What the exercise asks —
Repeat exactly the lines of the entries below from the one with "orange brush: [179,194,262,238]" through the one with "turquoise brush: [57,377,201,441]", both ends included, and nothing else.

Material provided —
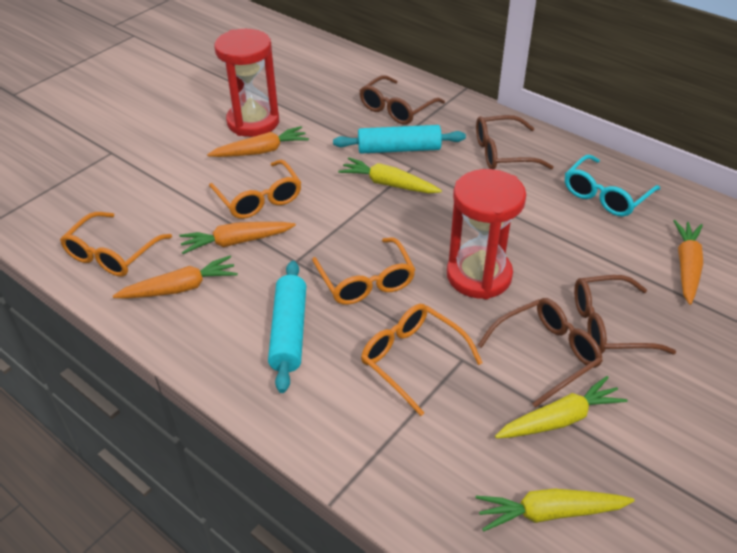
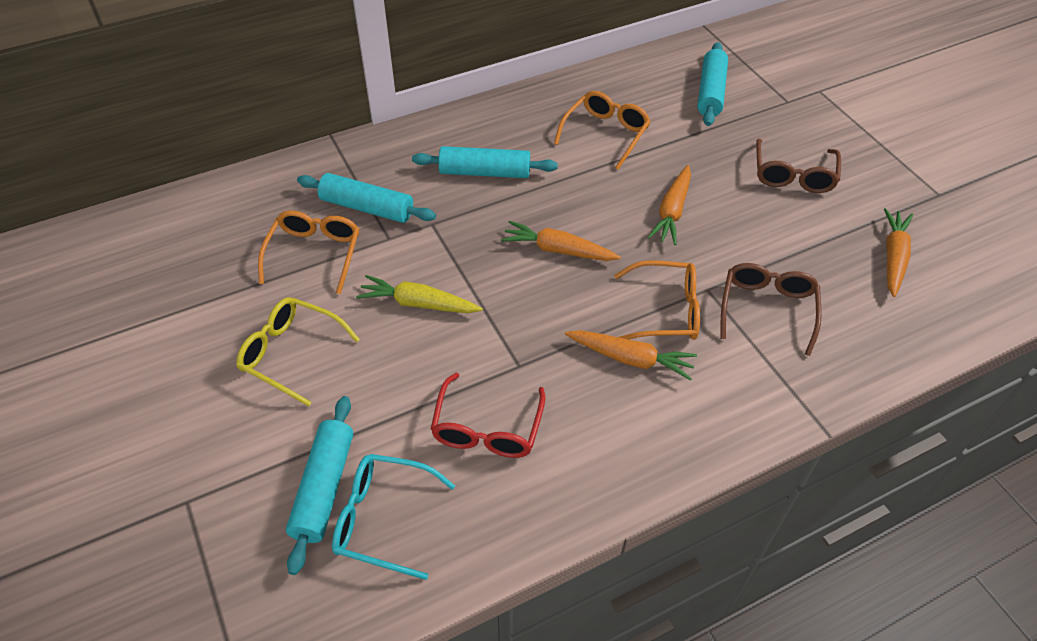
brown glasses: [359,75,445,125] [476,115,554,169] [478,298,603,408] [574,275,676,354] = 4 -> [720,263,822,356] [756,139,841,193] = 2
orange glasses: [60,212,172,277] [209,160,301,219] [312,238,415,305] [361,304,482,416] = 4 -> [258,211,359,294] [554,91,651,170] [614,260,700,340] = 3
red glasses: none = 0 -> [431,373,545,458] = 1
red hourglass: [214,29,279,137] [447,169,526,299] = 2 -> none = 0
turquoise rolling pin: [268,261,306,393] [333,125,466,154] = 2 -> [286,396,353,575] [297,173,436,223] [412,146,558,178] [697,42,728,126] = 4
yellow carrot: [338,157,442,193] [475,489,635,532] [495,376,628,439] = 3 -> [356,275,483,313] = 1
yellow glasses: none = 0 -> [236,297,360,406] = 1

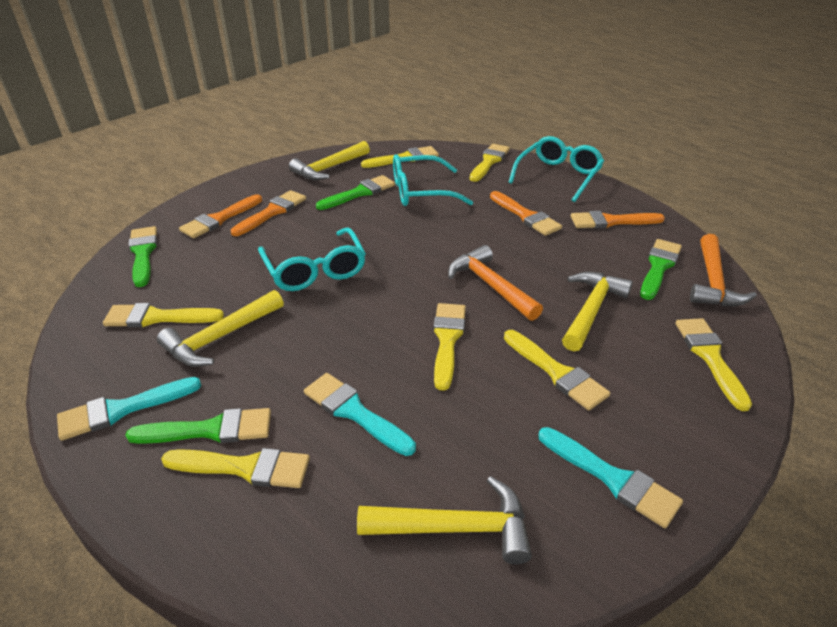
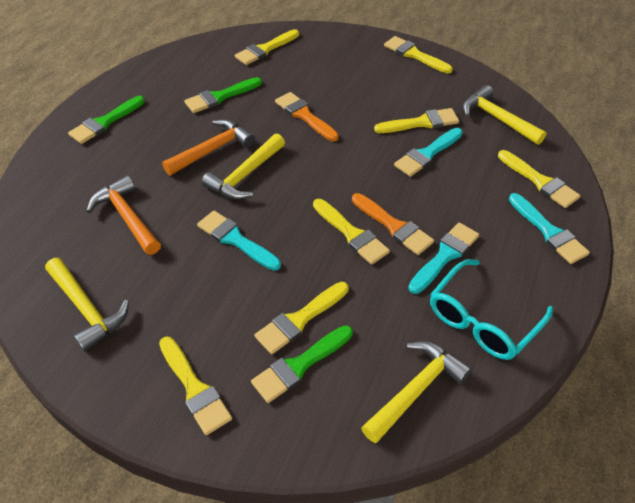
green brush: [125,408,271,444] [128,226,157,287] [316,175,395,210] [640,239,682,300] = 4 -> [68,96,145,144] [184,77,262,113] [251,325,353,403] = 3
orange brush: [179,194,262,238] [231,190,306,236] [490,191,562,236] [571,211,665,228] = 4 -> [275,92,339,141] [352,193,434,255] = 2
turquoise brush: [57,377,201,441] [304,373,416,456] [538,427,683,528] = 3 -> [197,210,281,271] [394,128,463,177] [408,222,479,294] [509,193,590,264] = 4
turquoise glasses: [258,227,366,291] [393,154,473,206] [509,136,604,202] = 3 -> [430,259,553,360] = 1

Response —
orange brush: [179,194,262,238] [231,190,306,236] [490,191,562,236] [571,211,665,228] = 4 -> [275,92,339,141] [352,193,434,255] = 2
turquoise brush: [57,377,201,441] [304,373,416,456] [538,427,683,528] = 3 -> [197,210,281,271] [394,128,463,177] [408,222,479,294] [509,193,590,264] = 4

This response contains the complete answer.